Material provided -

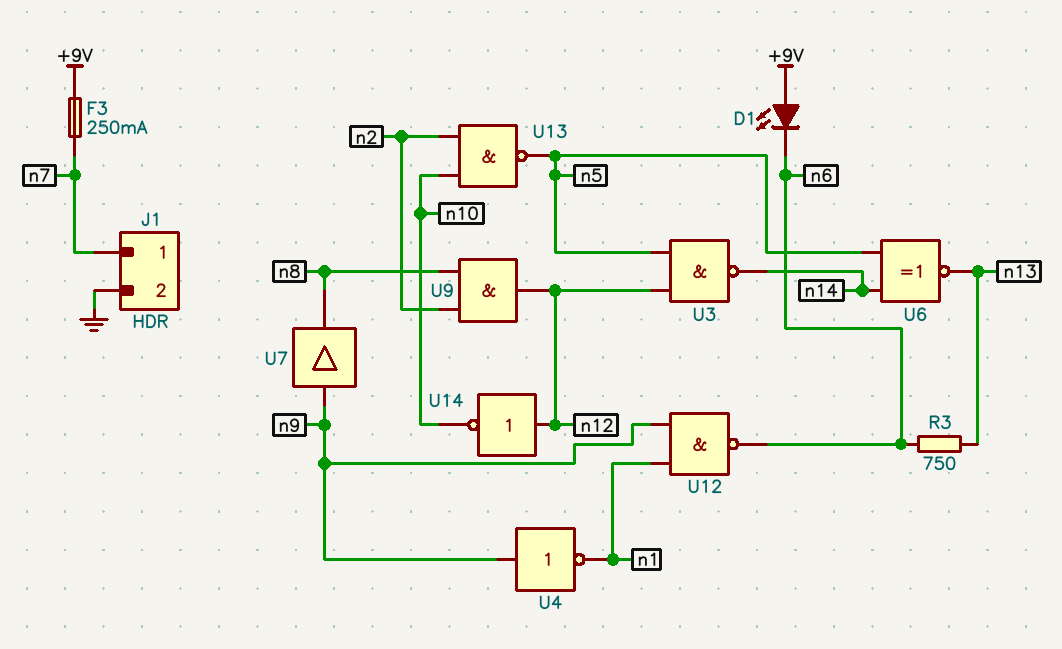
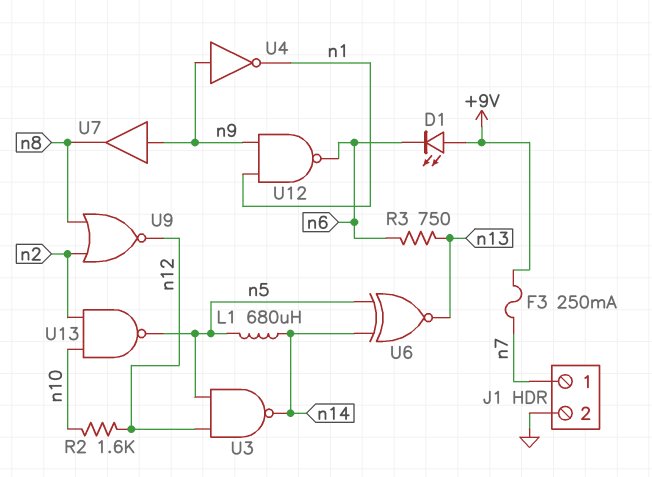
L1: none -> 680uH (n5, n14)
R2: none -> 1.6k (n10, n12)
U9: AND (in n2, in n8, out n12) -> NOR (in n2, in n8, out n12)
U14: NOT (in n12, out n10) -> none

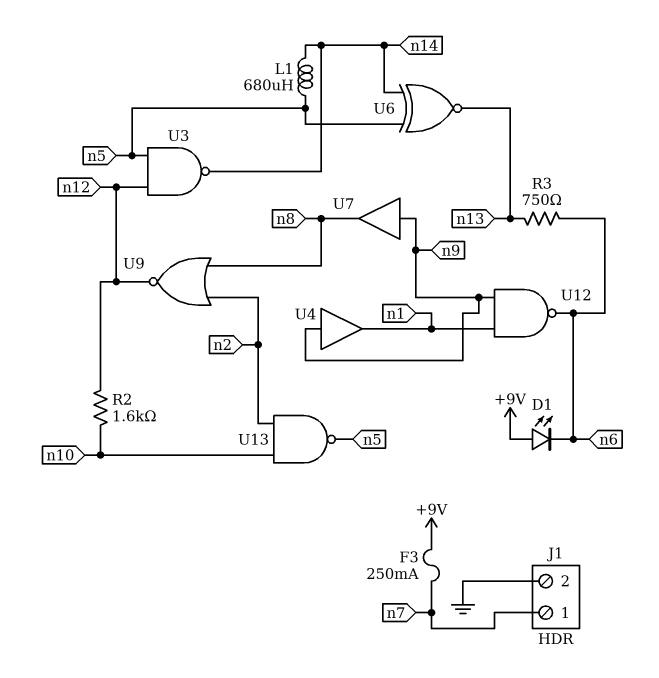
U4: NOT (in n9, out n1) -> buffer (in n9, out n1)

The task -
Repeat all the records above exactly, leaving out any pictures.

Worked solution -
L1: none -> 680uH (n5, n14)
R2: none -> 1.6k (n10, n12)
U9: AND (in n2, in n8, out n12) -> NOR (in n2, in n8, out n12)
U14: NOT (in n12, out n10) -> none

U4: NOT (in n9, out n1) -> buffer (in n9, out n1)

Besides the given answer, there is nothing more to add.